#### INFORMATION GIVEN
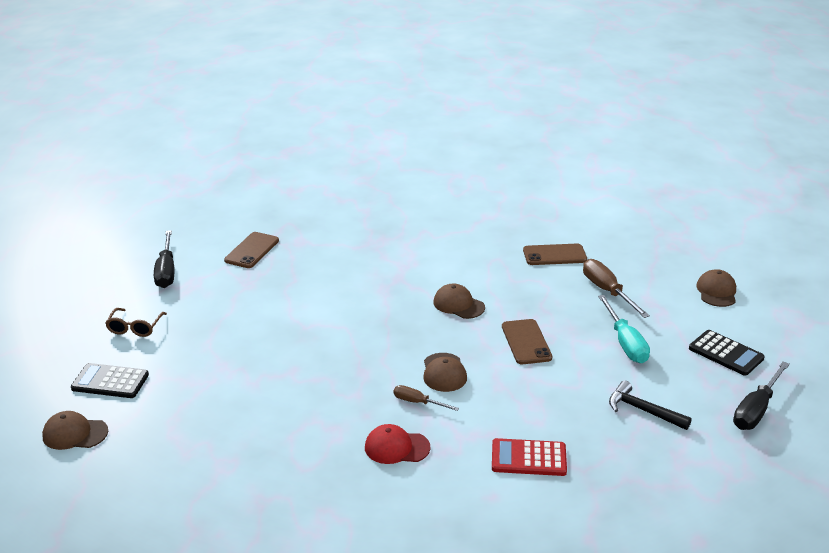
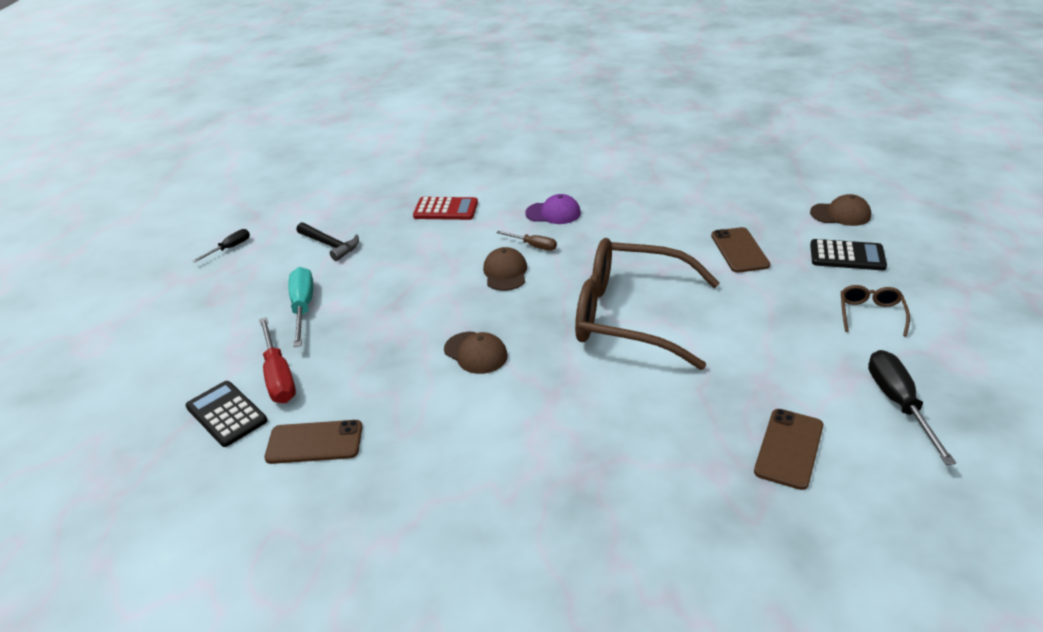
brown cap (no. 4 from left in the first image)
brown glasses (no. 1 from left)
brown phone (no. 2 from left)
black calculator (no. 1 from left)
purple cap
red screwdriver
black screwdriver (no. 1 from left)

#### DIRECTIONS FOR THIS TASK
Once the images are removed, print the remaining data exactly as it appears above.

#### SOLUTION TO THIS PROBLEM
brown cap (no. 4 from left in the first image)
brown glasses (no. 1 from left)
brown phone (no. 2 from left)
black calculator (no. 1 from left)
purple cap
red screwdriver
black screwdriver (no. 1 from left)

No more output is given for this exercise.